• **SOURCE MATERIAL**
————

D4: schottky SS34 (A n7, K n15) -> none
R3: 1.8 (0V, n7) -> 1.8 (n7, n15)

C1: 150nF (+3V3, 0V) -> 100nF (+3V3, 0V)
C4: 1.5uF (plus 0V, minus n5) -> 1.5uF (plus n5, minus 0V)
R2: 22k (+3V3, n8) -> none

————

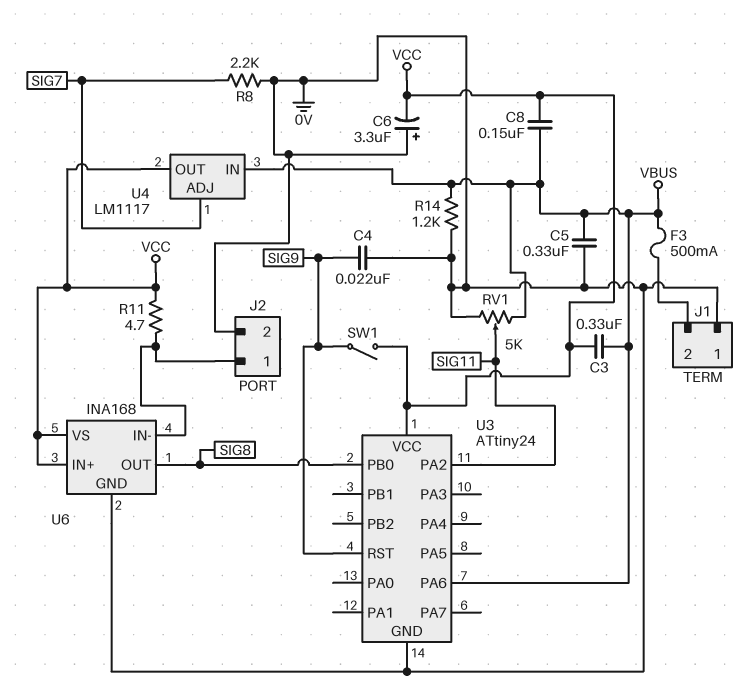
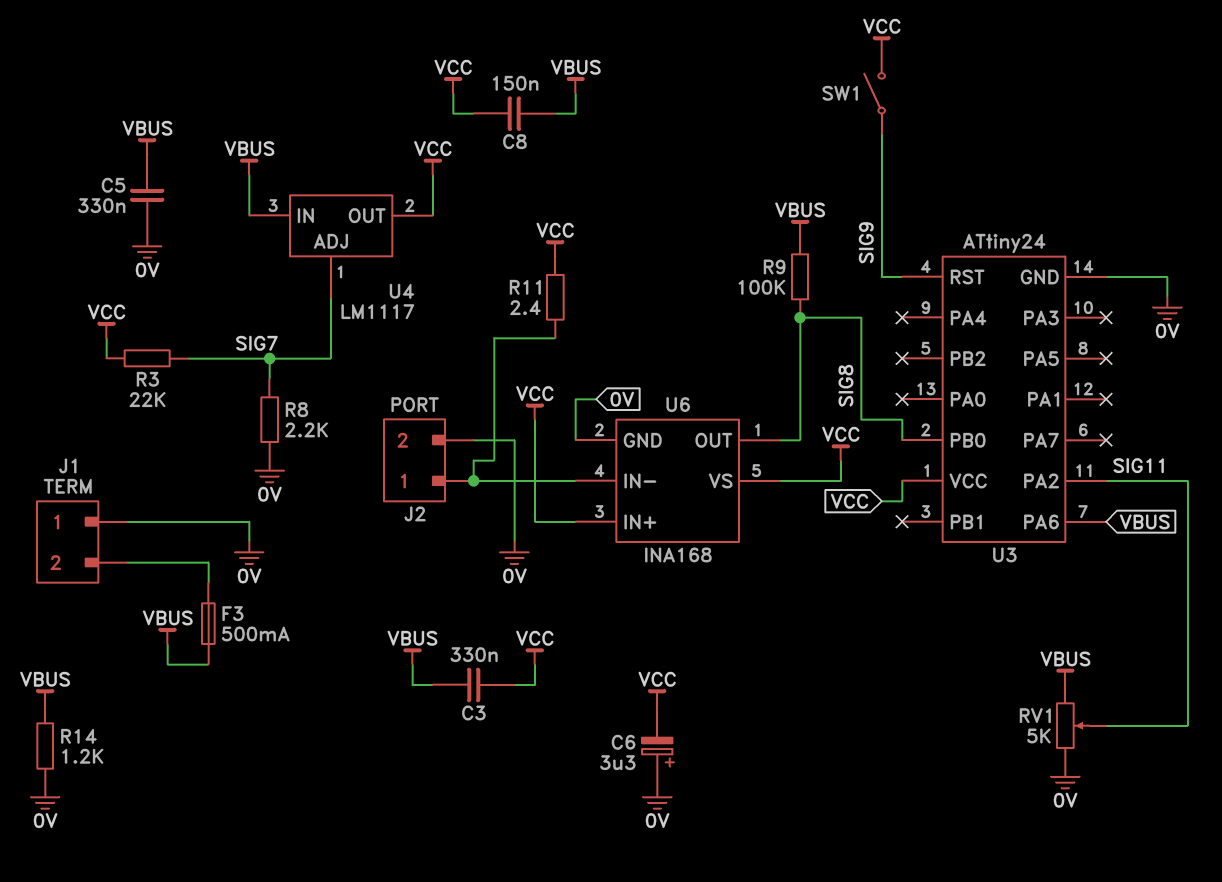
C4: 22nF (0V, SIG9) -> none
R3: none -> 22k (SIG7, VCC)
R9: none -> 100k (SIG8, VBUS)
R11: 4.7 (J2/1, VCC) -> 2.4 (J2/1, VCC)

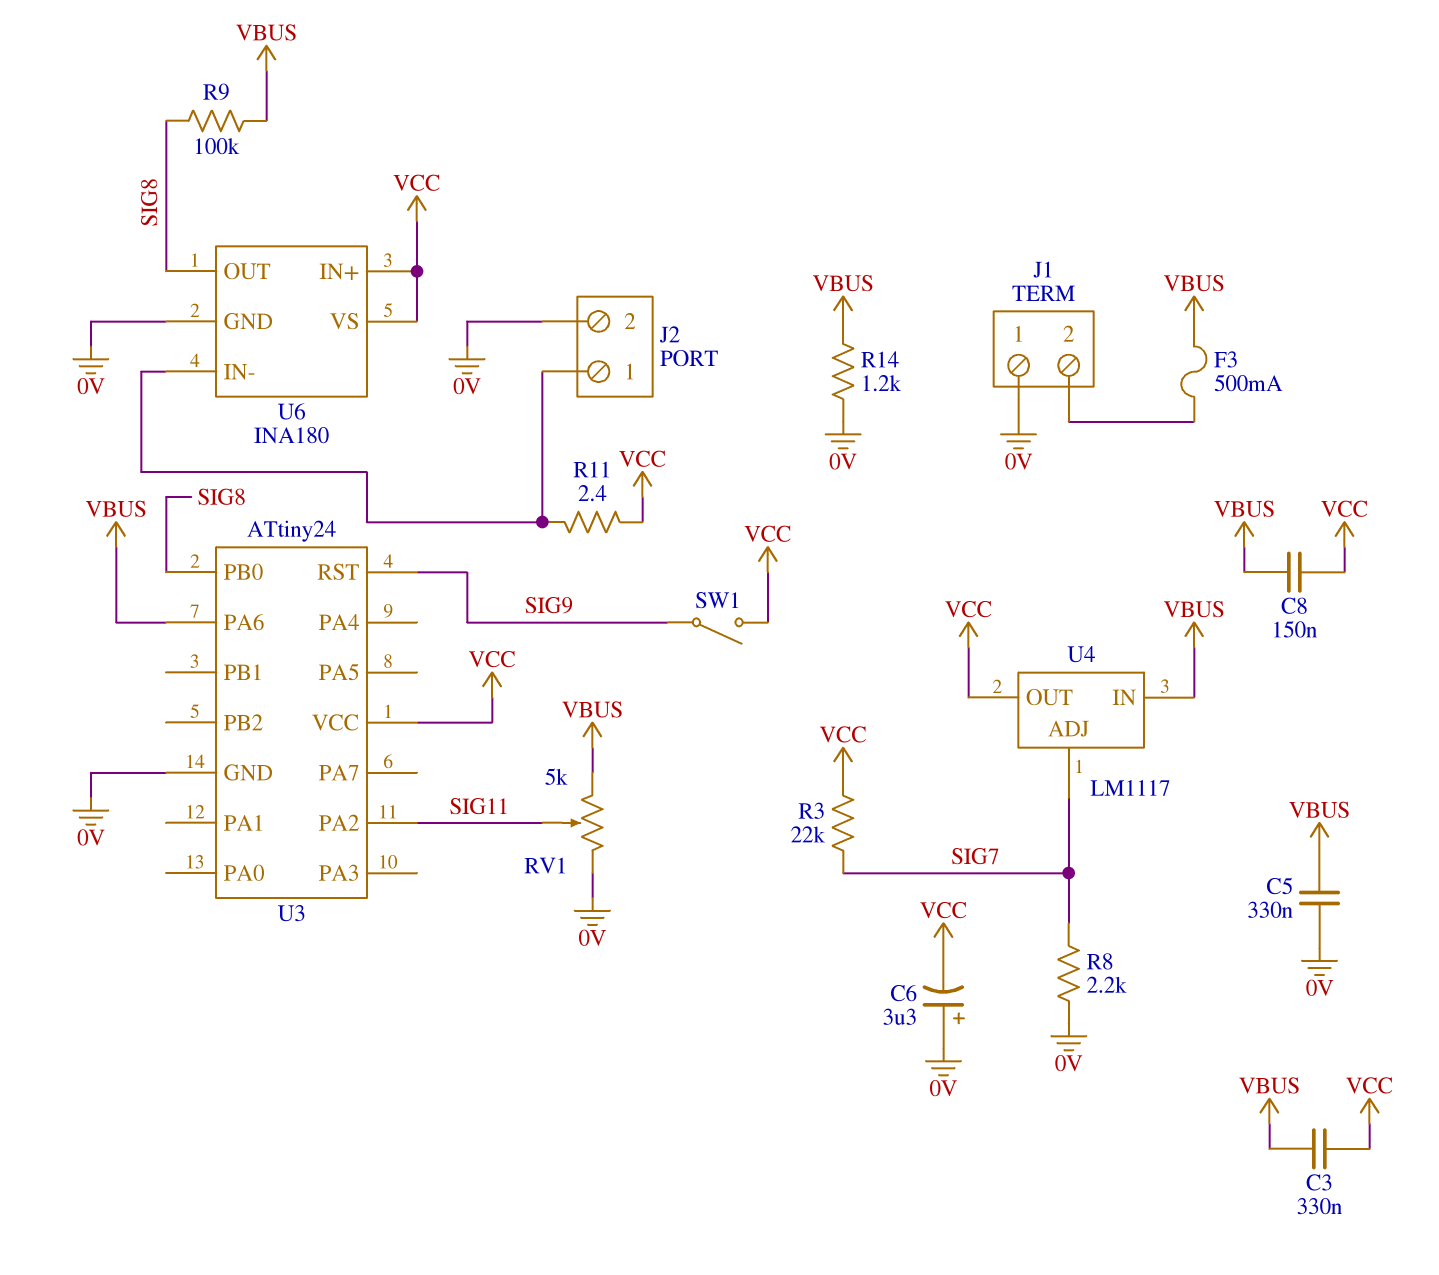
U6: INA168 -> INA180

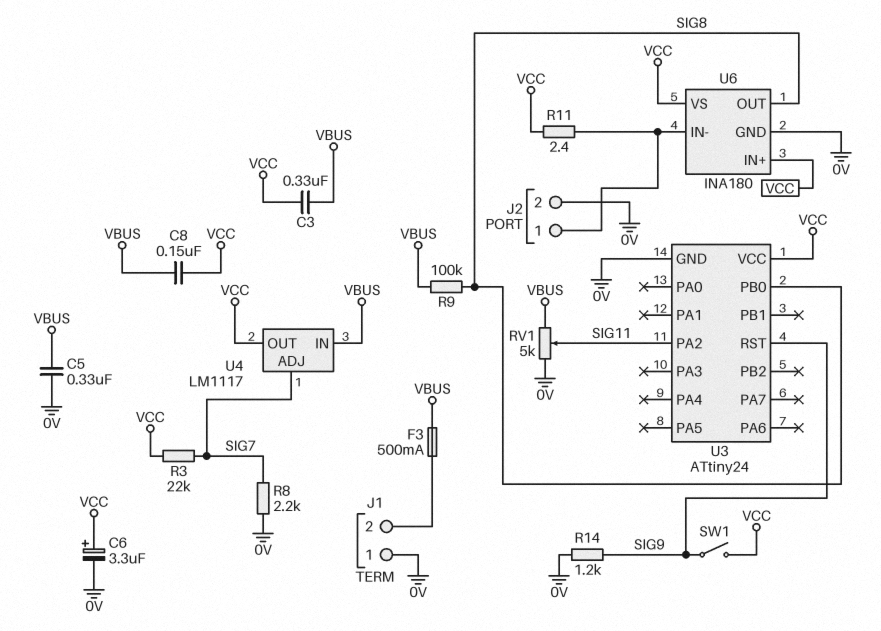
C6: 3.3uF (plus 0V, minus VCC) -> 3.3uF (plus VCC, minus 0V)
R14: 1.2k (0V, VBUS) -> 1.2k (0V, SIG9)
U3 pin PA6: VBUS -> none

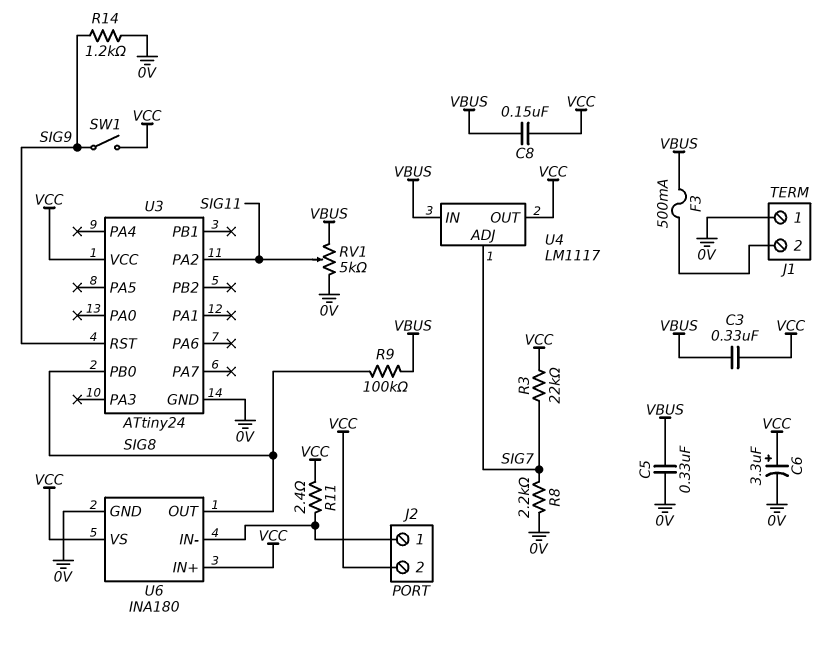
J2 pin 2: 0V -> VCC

————

• **EXERCISE INSTRUCTIONS**
Wherever the string "VBUS" appears in the records, copy the whole line.

• **SOLUTION TO THIS TASK**
R9: none -> 100k (SIG8, VBUS)
R14: 1.2k (0V, VBUS) -> 1.2k (0V, SIG9)
U3 pin PA6: VBUS -> none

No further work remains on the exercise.